* [What is being asked]:
Go through the listing below and repeat it exactly, omitting each picture.

- Opening Delimiter -

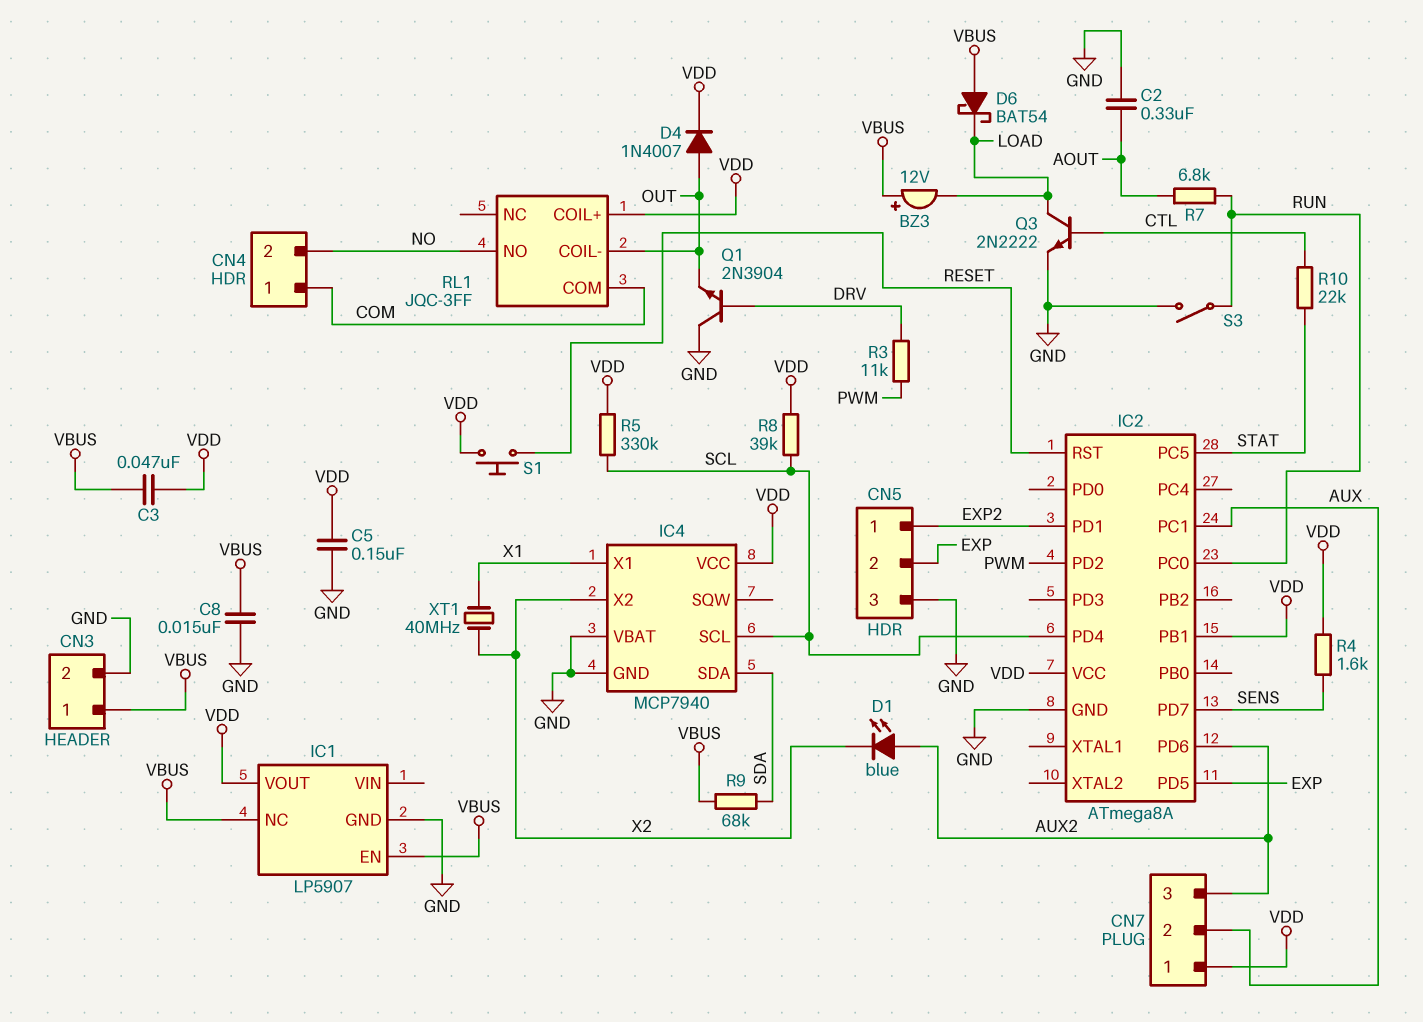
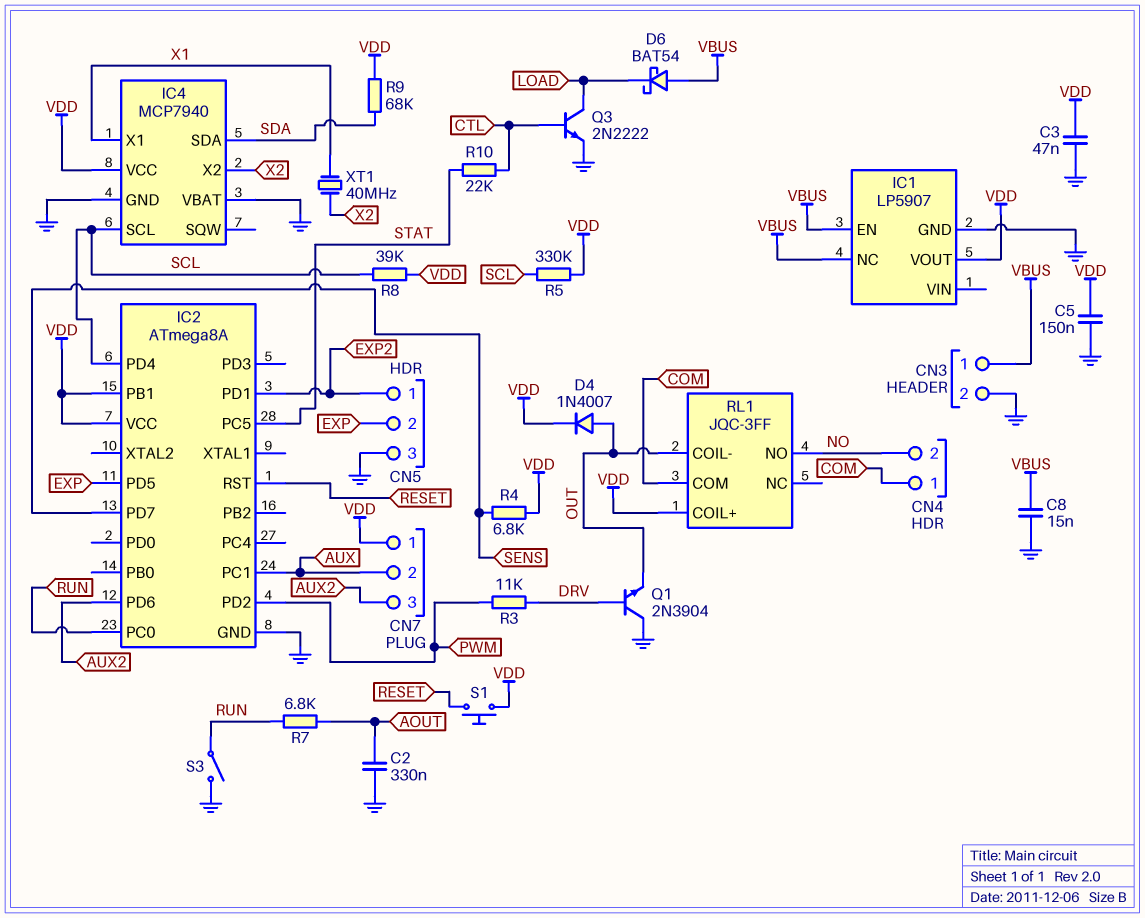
BZ3: buzzer 12V (plus VBUS, minus LOAD) -> none
C3: 47nF (VBUS, VDD) -> 47nF (GND, VDD)
D1: LED blue (A AUX2, K X2) -> none
R4: 1.6k (SENS, VDD) -> 6.8k (SENS, VDD)
R9: 68k (SDA, VBUS) -> 68k (SDA, VDD)

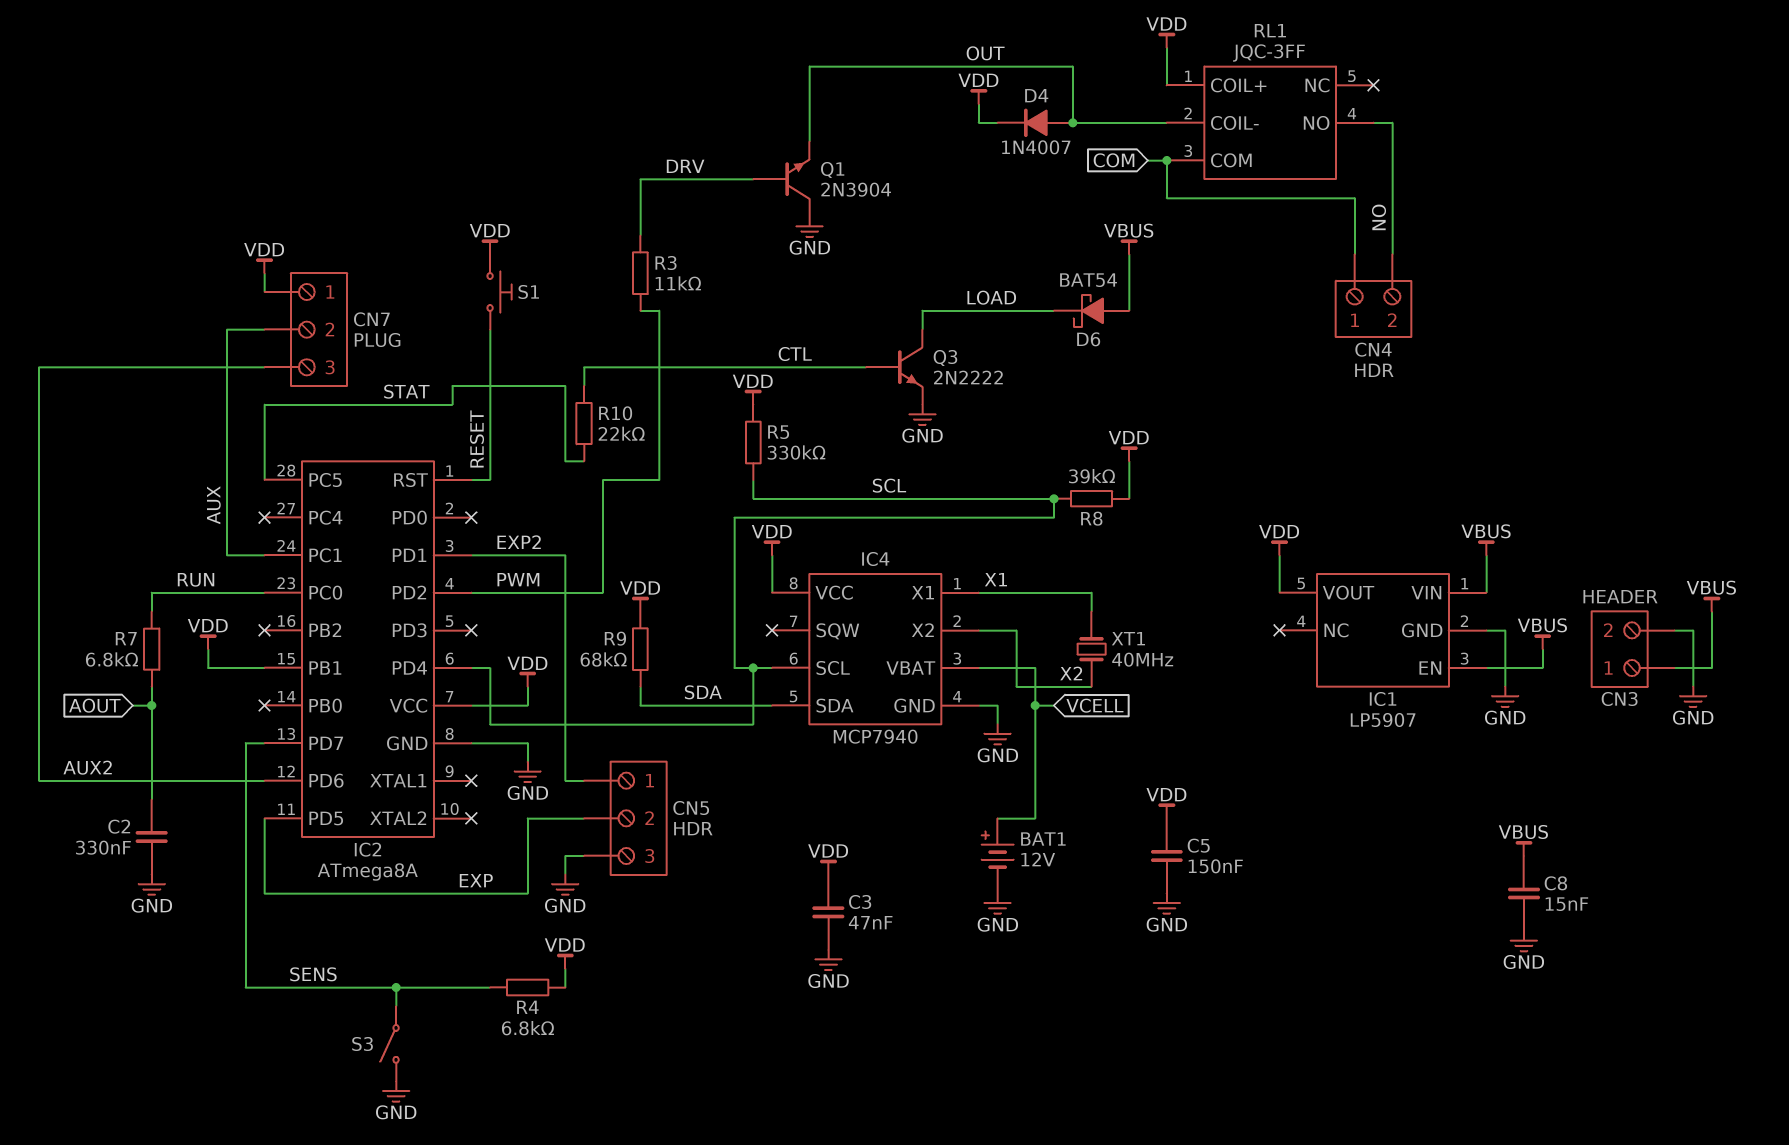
BAT1: none -> 12V (plus VCELL, minus GND)
IC1 pin NC: VBUS -> none
IC1 pin VIN: none -> VBUS
IC4 pin VBAT: GND -> VCELL
S3: switch (GND, RUN) -> switch (GND, SENS)

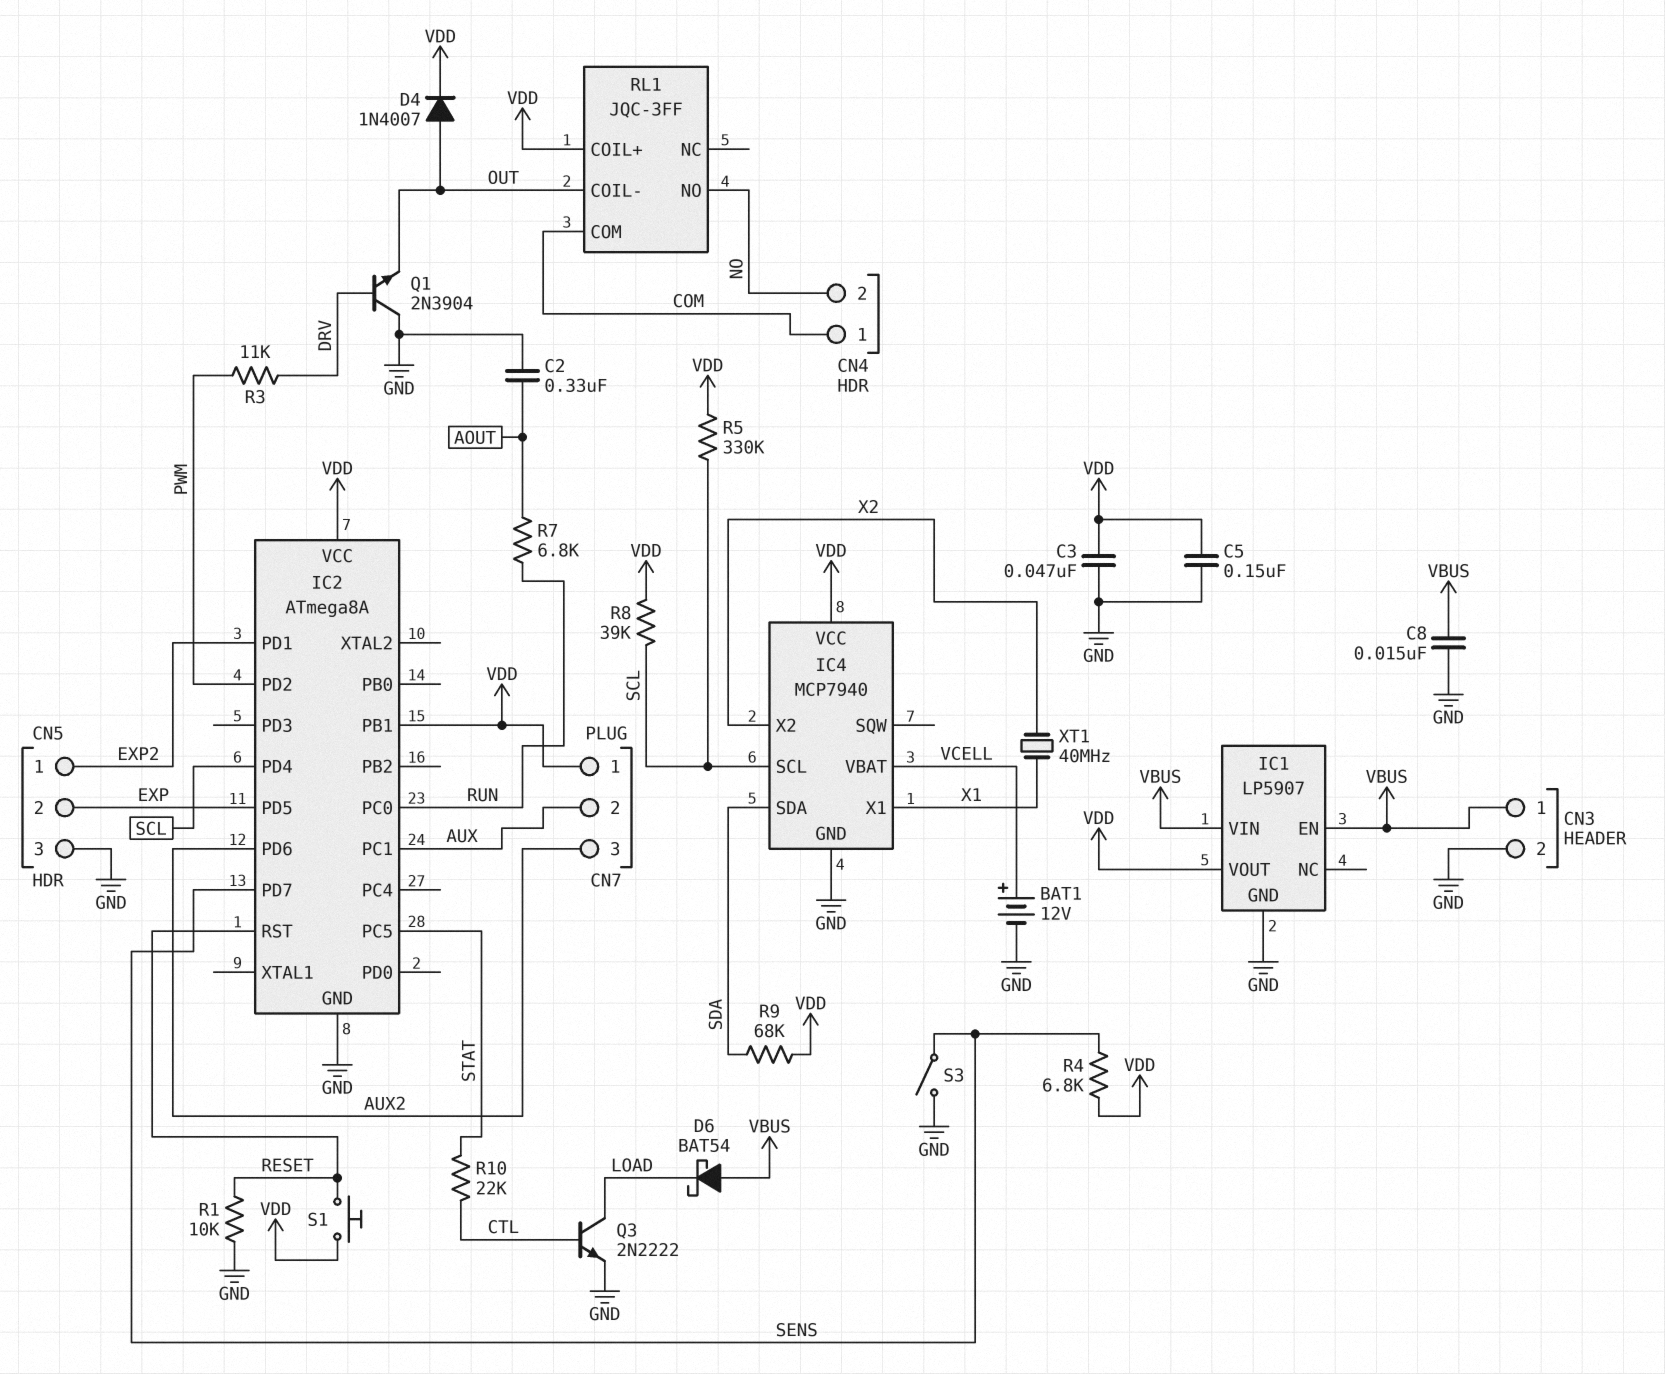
R1: none -> 10k (GND, RESET)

- Closing Delimiter -

* [Task solution]:
BZ3: buzzer 12V (plus VBUS, minus LOAD) -> none
C3: 47nF (VBUS, VDD) -> 47nF (GND, VDD)
D1: LED blue (A AUX2, K X2) -> none
R4: 1.6k (SENS, VDD) -> 6.8k (SENS, VDD)
R9: 68k (SDA, VBUS) -> 68k (SDA, VDD)

BAT1: none -> 12V (plus VCELL, minus GND)
IC1 pin NC: VBUS -> none
IC1 pin VIN: none -> VBUS
IC4 pin VBAT: GND -> VCELL
S3: switch (GND, RUN) -> switch (GND, SENS)

R1: none -> 10k (GND, RESET)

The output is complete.